### EXERCISE GOAL
Omit all pictures, and print word for word only the lines from the one containing "U4: OR 74HC32" through the end of the data.

### Modification records
*** Begin section ***
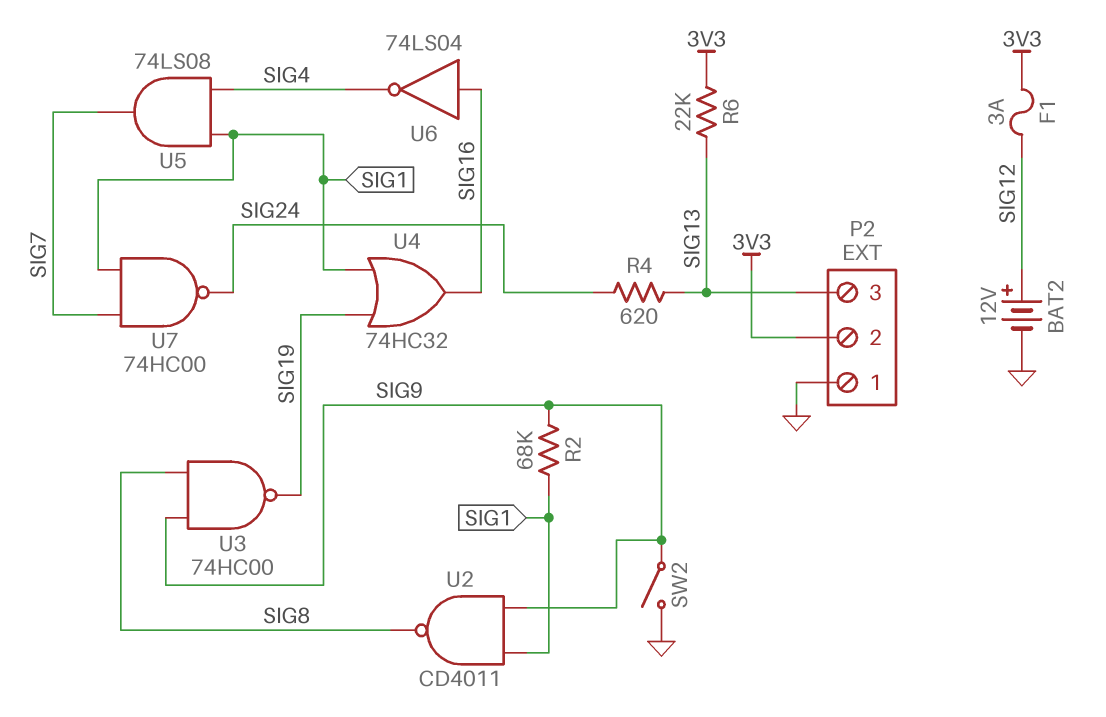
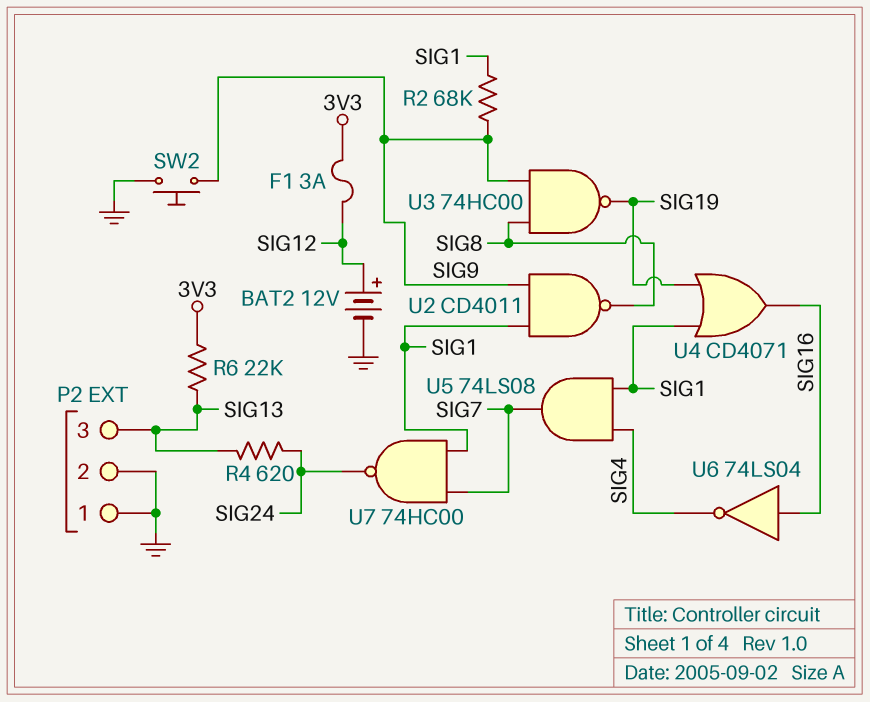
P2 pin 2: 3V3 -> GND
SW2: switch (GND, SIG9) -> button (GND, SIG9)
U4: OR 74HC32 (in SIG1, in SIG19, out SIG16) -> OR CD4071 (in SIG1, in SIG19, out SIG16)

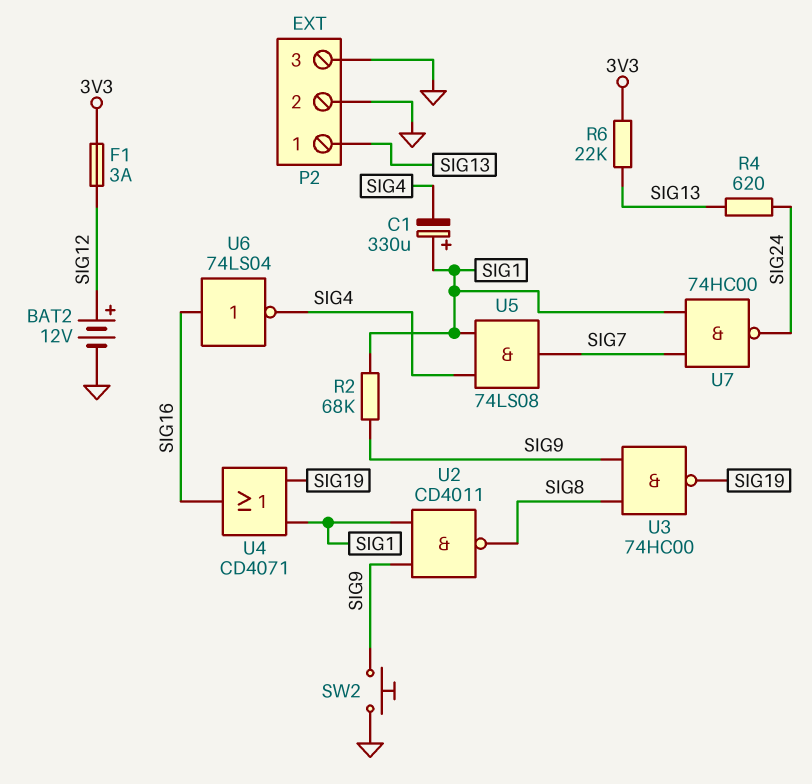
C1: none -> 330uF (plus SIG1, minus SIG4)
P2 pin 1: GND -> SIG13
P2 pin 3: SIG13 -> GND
*** End section ***
### SOLUTION
U4: OR 74HC32 (in SIG1, in SIG19, out SIG16) -> OR CD4071 (in SIG1, in SIG19, out SIG16)

C1: none -> 330uF (plus SIG1, minus SIG4)
P2 pin 1: GND -> SIG13
P2 pin 3: SIG13 -> GND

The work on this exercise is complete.